(Revision tracking records)
• • • •

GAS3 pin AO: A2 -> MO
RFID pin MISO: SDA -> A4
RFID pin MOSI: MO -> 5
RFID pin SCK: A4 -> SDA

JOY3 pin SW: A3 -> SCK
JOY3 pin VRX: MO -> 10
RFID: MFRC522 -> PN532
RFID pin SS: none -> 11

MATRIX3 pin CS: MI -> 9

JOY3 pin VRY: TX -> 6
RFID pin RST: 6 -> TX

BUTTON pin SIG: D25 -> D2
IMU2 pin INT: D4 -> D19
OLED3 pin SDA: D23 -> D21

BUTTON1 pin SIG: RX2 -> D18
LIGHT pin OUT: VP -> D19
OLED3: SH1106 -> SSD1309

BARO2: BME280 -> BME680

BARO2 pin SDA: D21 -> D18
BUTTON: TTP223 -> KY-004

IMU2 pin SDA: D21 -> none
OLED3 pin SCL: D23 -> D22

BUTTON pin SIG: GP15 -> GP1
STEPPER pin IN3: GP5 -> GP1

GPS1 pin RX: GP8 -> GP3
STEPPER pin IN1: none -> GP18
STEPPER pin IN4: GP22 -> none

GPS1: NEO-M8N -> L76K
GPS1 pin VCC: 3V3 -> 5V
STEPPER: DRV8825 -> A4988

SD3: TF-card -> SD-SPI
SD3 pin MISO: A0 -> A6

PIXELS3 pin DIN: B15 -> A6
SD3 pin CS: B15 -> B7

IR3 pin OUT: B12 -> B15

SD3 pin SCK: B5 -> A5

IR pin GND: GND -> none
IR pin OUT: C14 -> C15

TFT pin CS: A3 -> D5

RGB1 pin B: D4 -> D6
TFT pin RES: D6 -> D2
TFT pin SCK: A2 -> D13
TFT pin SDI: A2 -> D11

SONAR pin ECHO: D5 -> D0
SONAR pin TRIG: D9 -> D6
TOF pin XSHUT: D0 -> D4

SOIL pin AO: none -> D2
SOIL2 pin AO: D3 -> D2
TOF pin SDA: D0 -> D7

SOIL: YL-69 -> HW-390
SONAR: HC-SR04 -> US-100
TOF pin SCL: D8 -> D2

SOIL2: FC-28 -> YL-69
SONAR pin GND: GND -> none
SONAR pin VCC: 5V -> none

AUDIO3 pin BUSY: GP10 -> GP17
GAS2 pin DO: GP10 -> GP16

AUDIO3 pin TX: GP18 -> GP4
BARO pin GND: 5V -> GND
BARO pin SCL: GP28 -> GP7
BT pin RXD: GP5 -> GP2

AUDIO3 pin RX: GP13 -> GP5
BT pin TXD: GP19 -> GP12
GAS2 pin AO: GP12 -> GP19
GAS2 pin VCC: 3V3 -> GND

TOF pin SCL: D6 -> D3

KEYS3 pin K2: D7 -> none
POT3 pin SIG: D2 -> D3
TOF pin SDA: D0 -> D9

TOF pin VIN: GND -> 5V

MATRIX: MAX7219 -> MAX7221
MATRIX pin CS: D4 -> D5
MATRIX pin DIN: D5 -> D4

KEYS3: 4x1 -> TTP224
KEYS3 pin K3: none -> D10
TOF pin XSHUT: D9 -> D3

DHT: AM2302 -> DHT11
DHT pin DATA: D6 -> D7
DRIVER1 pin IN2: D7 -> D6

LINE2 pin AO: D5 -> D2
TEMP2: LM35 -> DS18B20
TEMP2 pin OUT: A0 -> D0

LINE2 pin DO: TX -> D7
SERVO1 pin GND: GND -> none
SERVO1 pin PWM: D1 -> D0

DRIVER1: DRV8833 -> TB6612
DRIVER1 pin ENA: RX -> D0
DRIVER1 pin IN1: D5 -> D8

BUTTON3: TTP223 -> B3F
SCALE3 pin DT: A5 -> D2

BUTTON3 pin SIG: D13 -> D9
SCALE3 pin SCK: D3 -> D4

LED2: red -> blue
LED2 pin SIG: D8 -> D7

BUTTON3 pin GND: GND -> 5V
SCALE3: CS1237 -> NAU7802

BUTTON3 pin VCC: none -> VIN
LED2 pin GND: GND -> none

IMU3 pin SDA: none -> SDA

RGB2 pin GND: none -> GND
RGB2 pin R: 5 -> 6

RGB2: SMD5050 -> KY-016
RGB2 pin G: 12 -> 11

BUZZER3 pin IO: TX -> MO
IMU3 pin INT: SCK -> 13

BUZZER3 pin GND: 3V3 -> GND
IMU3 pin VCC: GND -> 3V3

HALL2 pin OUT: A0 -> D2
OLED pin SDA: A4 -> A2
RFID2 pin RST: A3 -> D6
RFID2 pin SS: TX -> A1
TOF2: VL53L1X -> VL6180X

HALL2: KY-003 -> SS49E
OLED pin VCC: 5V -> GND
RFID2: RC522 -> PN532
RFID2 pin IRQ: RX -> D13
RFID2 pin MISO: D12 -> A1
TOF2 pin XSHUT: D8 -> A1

• • • •

_Required work_
The full set of entries above should be given again exactly.

_The answer_
GAS3 pin AO: A2 -> MO
RFID pin MISO: SDA -> A4
RFID pin MOSI: MO -> 5
RFID pin SCK: A4 -> SDA

JOY3 pin SW: A3 -> SCK
JOY3 pin VRX: MO -> 10
RFID: MFRC522 -> PN532
RFID pin SS: none -> 11

MATRIX3 pin CS: MI -> 9

JOY3 pin VRY: TX -> 6
RFID pin RST: 6 -> TX

BUTTON pin SIG: D25 -> D2
IMU2 pin INT: D4 -> D19
OLED3 pin SDA: D23 -> D21

BUTTON1 pin SIG: RX2 -> D18
LIGHT pin OUT: VP -> D19
OLED3: SH1106 -> SSD1309

BARO2: BME280 -> BME680

BARO2 pin SDA: D21 -> D18
BUTTON: TTP223 -> KY-004

IMU2 pin SDA: D21 -> none
OLED3 pin SCL: D23 -> D22

BUTTON pin SIG: GP15 -> GP1
STEPPER pin IN3: GP5 -> GP1

GPS1 pin RX: GP8 -> GP3
STEPPER pin IN1: none -> GP18
STEPPER pin IN4: GP22 -> none

GPS1: NEO-M8N -> L76K
GPS1 pin VCC: 3V3 -> 5V
STEPPER: DRV8825 -> A4988

SD3: TF-card -> SD-SPI
SD3 pin MISO: A0 -> A6

PIXELS3 pin DIN: B15 -> A6
SD3 pin CS: B15 -> B7

IR3 pin OUT: B12 -> B15

SD3 pin SCK: B5 -> A5

IR pin GND: GND -> none
IR pin OUT: C14 -> C15

TFT pin CS: A3 -> D5

RGB1 pin B: D4 -> D6
TFT pin RES: D6 -> D2
TFT pin SCK: A2 -> D13
TFT pin SDI: A2 -> D11

SONAR pin ECHO: D5 -> D0
SONAR pin TRIG: D9 -> D6
TOF pin XSHUT: D0 -> D4

SOIL pin AO: none -> D2
SOIL2 pin AO: D3 -> D2
TOF pin SDA: D0 -> D7

SOIL: YL-69 -> HW-390
SONAR: HC-SR04 -> US-100
TOF pin SCL: D8 -> D2

SOIL2: FC-28 -> YL-69
SONAR pin GND: GND -> none
SONAR pin VCC: 5V -> none

AUDIO3 pin BUSY: GP10 -> GP17
GAS2 pin DO: GP10 -> GP16

AUDIO3 pin TX: GP18 -> GP4
BARO pin GND: 5V -> GND
BARO pin SCL: GP28 -> GP7
BT pin RXD: GP5 -> GP2

AUDIO3 pin RX: GP13 -> GP5
BT pin TXD: GP19 -> GP12
GAS2 pin AO: GP12 -> GP19
GAS2 pin VCC: 3V3 -> GND

TOF pin SCL: D6 -> D3

KEYS3 pin K2: D7 -> none
POT3 pin SIG: D2 -> D3
TOF pin SDA: D0 -> D9

TOF pin VIN: GND -> 5V

MATRIX: MAX7219 -> MAX7221
MATRIX pin CS: D4 -> D5
MATRIX pin DIN: D5 -> D4

KEYS3: 4x1 -> TTP224
KEYS3 pin K3: none -> D10
TOF pin XSHUT: D9 -> D3

DHT: AM2302 -> DHT11
DHT pin DATA: D6 -> D7
DRIVER1 pin IN2: D7 -> D6

LINE2 pin AO: D5 -> D2
TEMP2: LM35 -> DS18B20
TEMP2 pin OUT: A0 -> D0

LINE2 pin DO: TX -> D7
SERVO1 pin GND: GND -> none
SERVO1 pin PWM: D1 -> D0

DRIVER1: DRV8833 -> TB6612
DRIVER1 pin ENA: RX -> D0
DRIVER1 pin IN1: D5 -> D8

BUTTON3: TTP223 -> B3F
SCALE3 pin DT: A5 -> D2

BUTTON3 pin SIG: D13 -> D9
SCALE3 pin SCK: D3 -> D4

LED2: red -> blue
LED2 pin SIG: D8 -> D7

BUTTON3 pin GND: GND -> 5V
SCALE3: CS1237 -> NAU7802

BUTTON3 pin VCC: none -> VIN
LED2 pin GND: GND -> none

IMU3 pin SDA: none -> SDA

RGB2 pin GND: none -> GND
RGB2 pin R: 5 -> 6

RGB2: SMD5050 -> KY-016
RGB2 pin G: 12 -> 11

BUZZER3 pin IO: TX -> MO
IMU3 pin INT: SCK -> 13

BUZZER3 pin GND: 3V3 -> GND
IMU3 pin VCC: GND -> 3V3

HALL2 pin OUT: A0 -> D2
OLED pin SDA: A4 -> A2
RFID2 pin RST: A3 -> D6
RFID2 pin SS: TX -> A1
TOF2: VL53L1X -> VL6180X

HALL2: KY-003 -> SS49E
OLED pin VCC: 5V -> GND
RFID2: RC522 -> PN532
RFID2 pin IRQ: RX -> D13
RFID2 pin MISO: D12 -> A1
TOF2 pin XSHUT: D8 -> A1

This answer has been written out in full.